> _PROBLEM_: Please copy every line of the listing below word for word, leaving out the bracketed picture lines.

> _ITEMS_:
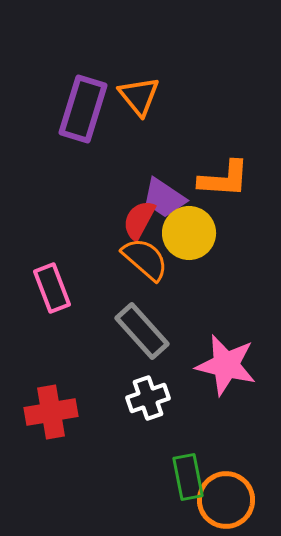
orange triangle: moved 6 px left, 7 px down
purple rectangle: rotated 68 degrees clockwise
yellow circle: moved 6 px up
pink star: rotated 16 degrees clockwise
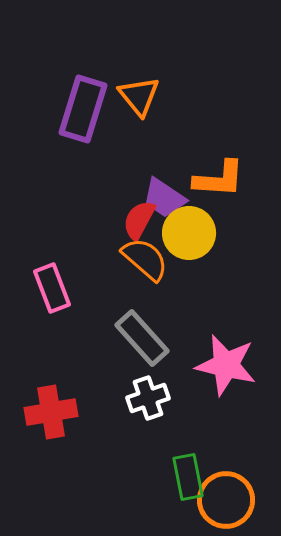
orange L-shape: moved 5 px left
gray rectangle: moved 7 px down
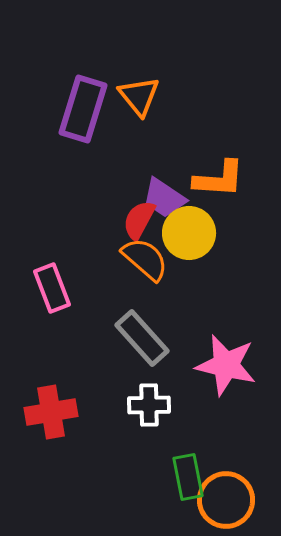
white cross: moved 1 px right, 7 px down; rotated 18 degrees clockwise
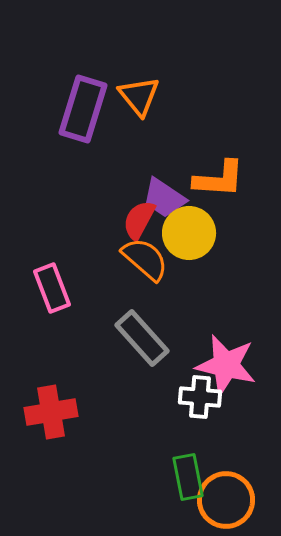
white cross: moved 51 px right, 8 px up; rotated 6 degrees clockwise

> _EXERCISE SOLUTION_:
orange triangle: moved 6 px left, 7 px down
purple rectangle: rotated 68 degrees clockwise
yellow circle: moved 6 px up
pink star: rotated 16 degrees clockwise
orange L-shape: moved 5 px left
gray rectangle: moved 7 px down
white cross: moved 1 px right, 7 px down; rotated 18 degrees clockwise
white cross: moved 51 px right, 8 px up; rotated 6 degrees clockwise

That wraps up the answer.